__DATA EXCERPTS__.

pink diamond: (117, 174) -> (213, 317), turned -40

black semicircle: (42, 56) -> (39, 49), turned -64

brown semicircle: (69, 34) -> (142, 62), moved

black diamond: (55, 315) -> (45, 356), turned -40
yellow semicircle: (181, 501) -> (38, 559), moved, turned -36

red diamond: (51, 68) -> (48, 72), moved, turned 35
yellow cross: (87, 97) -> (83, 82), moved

__TASK STATEMENT__.
Exactly the lines from the one containing "yellow semicircle: (181, 501)" to the last line of the entries above must be duplicated, with both of those lines included and nothing more.

__OUTPUT FOR THIS TASK__.
yellow semicircle: (181, 501) -> (38, 559), moved, turned -36

red diamond: (51, 68) -> (48, 72), moved, turned 35
yellow cross: (87, 97) -> (83, 82), moved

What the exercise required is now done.